* What the task asks
Render the material from its first line through the line containing "red pentagon: moved 12 px left, 4 px down", both included, as a JSON list of strings with one string per line and blank lines omitted.

* Task material
▼▼▼

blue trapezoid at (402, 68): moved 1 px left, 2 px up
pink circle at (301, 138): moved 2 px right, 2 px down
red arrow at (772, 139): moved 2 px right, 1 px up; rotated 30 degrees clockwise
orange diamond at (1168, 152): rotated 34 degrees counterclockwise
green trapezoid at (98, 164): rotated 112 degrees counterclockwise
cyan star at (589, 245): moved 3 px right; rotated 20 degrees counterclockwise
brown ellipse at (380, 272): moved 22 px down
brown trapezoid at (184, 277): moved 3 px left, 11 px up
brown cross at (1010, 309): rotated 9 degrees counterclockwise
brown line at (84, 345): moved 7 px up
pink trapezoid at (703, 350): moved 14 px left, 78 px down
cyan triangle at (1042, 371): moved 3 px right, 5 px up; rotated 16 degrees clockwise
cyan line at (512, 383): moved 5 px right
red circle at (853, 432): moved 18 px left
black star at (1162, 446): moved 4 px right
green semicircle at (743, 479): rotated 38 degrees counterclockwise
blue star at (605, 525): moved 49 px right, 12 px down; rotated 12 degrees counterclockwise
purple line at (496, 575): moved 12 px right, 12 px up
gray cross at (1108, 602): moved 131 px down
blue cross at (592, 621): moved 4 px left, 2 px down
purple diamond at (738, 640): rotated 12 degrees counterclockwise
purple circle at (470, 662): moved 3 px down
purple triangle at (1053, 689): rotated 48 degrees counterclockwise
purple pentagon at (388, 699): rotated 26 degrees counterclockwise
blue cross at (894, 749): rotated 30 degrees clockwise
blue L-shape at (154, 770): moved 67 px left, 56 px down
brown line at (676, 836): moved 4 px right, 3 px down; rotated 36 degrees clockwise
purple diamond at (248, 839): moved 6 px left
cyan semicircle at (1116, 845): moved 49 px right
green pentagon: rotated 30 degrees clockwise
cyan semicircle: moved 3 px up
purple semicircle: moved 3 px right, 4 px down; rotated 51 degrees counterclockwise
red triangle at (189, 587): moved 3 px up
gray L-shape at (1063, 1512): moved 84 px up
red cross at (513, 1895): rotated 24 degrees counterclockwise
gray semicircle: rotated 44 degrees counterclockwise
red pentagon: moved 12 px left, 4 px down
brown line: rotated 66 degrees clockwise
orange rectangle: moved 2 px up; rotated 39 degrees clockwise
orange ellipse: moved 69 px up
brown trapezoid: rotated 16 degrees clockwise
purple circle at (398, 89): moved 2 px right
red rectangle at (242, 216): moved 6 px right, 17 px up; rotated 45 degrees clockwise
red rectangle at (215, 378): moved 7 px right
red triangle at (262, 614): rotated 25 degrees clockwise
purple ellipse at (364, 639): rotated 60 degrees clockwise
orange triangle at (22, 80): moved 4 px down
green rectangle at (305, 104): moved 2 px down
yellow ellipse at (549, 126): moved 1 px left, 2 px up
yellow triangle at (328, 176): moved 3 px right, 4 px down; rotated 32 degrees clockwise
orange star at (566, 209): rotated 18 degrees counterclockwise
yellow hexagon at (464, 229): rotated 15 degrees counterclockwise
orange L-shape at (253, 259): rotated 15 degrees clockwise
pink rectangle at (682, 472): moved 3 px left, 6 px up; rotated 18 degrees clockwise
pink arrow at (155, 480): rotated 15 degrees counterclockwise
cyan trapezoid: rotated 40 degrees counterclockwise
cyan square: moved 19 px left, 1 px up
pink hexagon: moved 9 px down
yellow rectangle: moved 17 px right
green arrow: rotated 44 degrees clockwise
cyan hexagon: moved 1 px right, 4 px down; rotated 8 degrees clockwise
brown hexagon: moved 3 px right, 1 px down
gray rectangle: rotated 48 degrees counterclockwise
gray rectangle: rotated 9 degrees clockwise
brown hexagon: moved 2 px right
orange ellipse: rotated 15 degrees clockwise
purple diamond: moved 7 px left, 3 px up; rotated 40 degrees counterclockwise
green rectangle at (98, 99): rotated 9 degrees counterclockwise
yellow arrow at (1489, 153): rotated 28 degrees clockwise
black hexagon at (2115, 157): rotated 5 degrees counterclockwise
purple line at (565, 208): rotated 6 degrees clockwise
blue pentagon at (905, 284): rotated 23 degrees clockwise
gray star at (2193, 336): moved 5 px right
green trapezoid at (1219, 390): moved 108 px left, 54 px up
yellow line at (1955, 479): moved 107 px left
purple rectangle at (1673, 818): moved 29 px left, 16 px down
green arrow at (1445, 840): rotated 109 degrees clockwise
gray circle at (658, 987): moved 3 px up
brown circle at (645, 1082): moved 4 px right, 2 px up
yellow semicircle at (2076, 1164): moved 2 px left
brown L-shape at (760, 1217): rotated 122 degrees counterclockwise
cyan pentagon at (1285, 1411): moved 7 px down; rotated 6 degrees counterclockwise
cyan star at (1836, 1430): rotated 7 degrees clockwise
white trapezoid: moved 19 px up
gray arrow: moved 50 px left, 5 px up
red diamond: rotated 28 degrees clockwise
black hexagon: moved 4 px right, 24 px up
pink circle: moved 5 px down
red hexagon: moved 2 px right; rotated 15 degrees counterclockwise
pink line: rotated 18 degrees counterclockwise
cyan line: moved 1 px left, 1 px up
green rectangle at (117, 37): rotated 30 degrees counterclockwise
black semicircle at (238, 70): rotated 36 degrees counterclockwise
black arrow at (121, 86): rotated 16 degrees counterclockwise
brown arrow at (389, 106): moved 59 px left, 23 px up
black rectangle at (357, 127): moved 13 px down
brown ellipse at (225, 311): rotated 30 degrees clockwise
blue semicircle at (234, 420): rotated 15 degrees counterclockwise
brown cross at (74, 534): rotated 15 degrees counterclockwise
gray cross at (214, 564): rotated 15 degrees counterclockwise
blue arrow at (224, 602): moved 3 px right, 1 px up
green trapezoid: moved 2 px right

▲▲▲

* Solution for this task
[
  "blue trapezoid at (402, 68): moved 1 px left, 2 px up",
  "pink circle at (301, 138): moved 2 px right, 2 px down",
  "red arrow at (772, 139): moved 2 px right, 1 px up; rotated 30 degrees clockwise",
  "orange diamond at (1168, 152): rotated 34 degrees counterclockwise",
  "green trapezoid at (98, 164): rotated 112 degrees counterclockwise",
  "cyan star at (589, 245): moved 3 px right; rotated 20 degrees counterclockwise",
  "brown ellipse at (380, 272): moved 22 px down",
  "brown trapezoid at (184, 277): moved 3 px left, 11 px up",
  "brown cross at (1010, 309): rotated 9 degrees counterclockwise",
  "brown line at (84, 345): moved 7 px up",
  "pink trapezoid at (703, 350): moved 14 px left, 78 px down",
  "cyan triangle at (1042, 371): moved 3 px right, 5 px up; rotated 16 degrees clockwise",
  "cyan line at (512, 383): moved 5 px right",
  "red circle at (853, 432): moved 18 px left",
  "black star at (1162, 446): moved 4 px right",
  "green semicircle at (743, 479): rotated 38 degrees counterclockwise",
  "blue star at (605, 525): moved 49 px right, 12 px down; rotated 12 degrees counterclockwise",
  "purple line at (496, 575): moved 12 px right, 12 px up",
  "gray cross at (1108, 602): moved 131 px down",
  "blue cross at (592, 621): moved 4 px left, 2 px down",
  "purple diamond at (738, 640): rotated 12 degrees counterclockwise",
  "purple circle at (470, 662): moved 3 px down",
  "purple triangle at (1053, 689): rotated 48 degrees counterclockwise",
  "purple pentagon at (388, 699): rotated 26 degrees counterclockwise",
  "blue cross at (894, 749): rotated 30 degrees clockwise",
  "blue L-shape at (154, 770): moved 67 px left, 56 px down",
  "brown line at (676, 836): moved 4 px right, 3 px down; rotated 36 degrees clockwise",
  "purple diamond at (248, 839): moved 6 px left",
  "cyan semicircle at (1116, 845): moved 49 px right",
  "green pentagon: rotated 30 degrees clockwise",
  "cyan semicircle: moved 3 px up",
  "purple semicircle: moved 3 px right, 4 px down; rotated 51 degrees counterclockwise",
  "red triangle at (189, 587): moved 3 px up",
  "gray L-shape at (1063, 1512): moved 84 px up",
  "red cross at (513, 1895): rotated 24 degrees counterclockwise",
  "gray semicircle: rotated 44 degrees counterclockwise",
  "red pentagon: moved 12 px left, 4 px down"
]